● Task prompt: What do the lines from the one containing "white circle: (583, 201) -> (667, 171), moved" through the end of the listing below say? Restate them word for word and give nothing else.

● Given information:
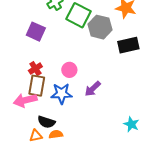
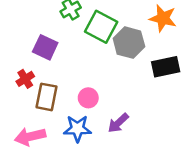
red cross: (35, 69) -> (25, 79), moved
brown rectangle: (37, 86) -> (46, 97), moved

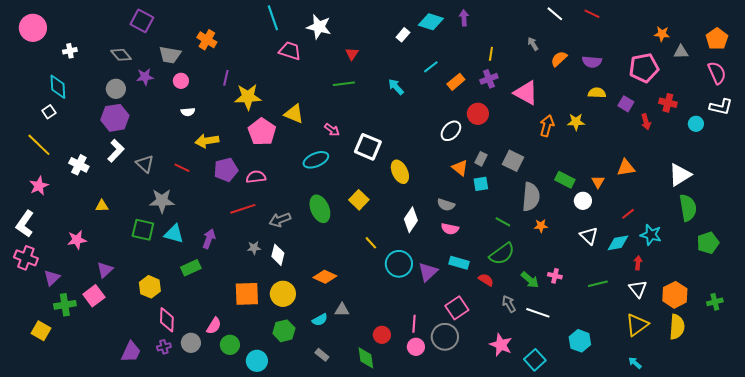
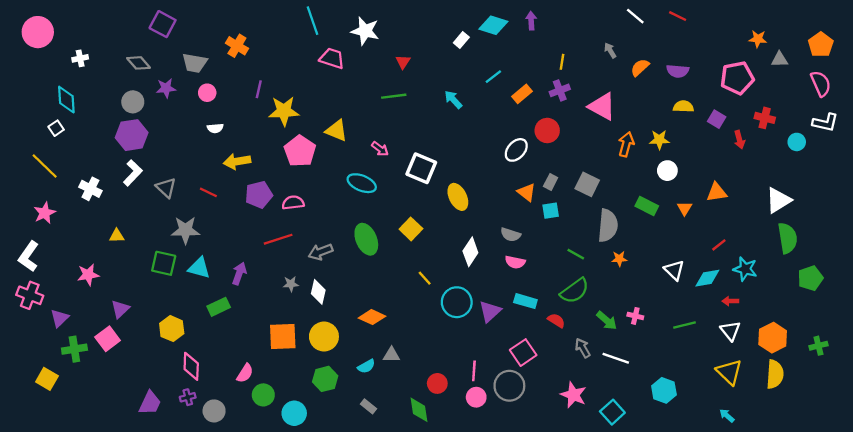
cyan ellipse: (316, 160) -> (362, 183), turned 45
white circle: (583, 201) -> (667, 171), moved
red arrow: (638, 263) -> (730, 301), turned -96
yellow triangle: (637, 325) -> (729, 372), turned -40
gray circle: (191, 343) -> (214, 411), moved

● Your response:
white circle: (583, 201) -> (667, 171), moved
red arrow: (638, 263) -> (730, 301), turned -96
yellow triangle: (637, 325) -> (729, 372), turned -40
gray circle: (191, 343) -> (214, 411), moved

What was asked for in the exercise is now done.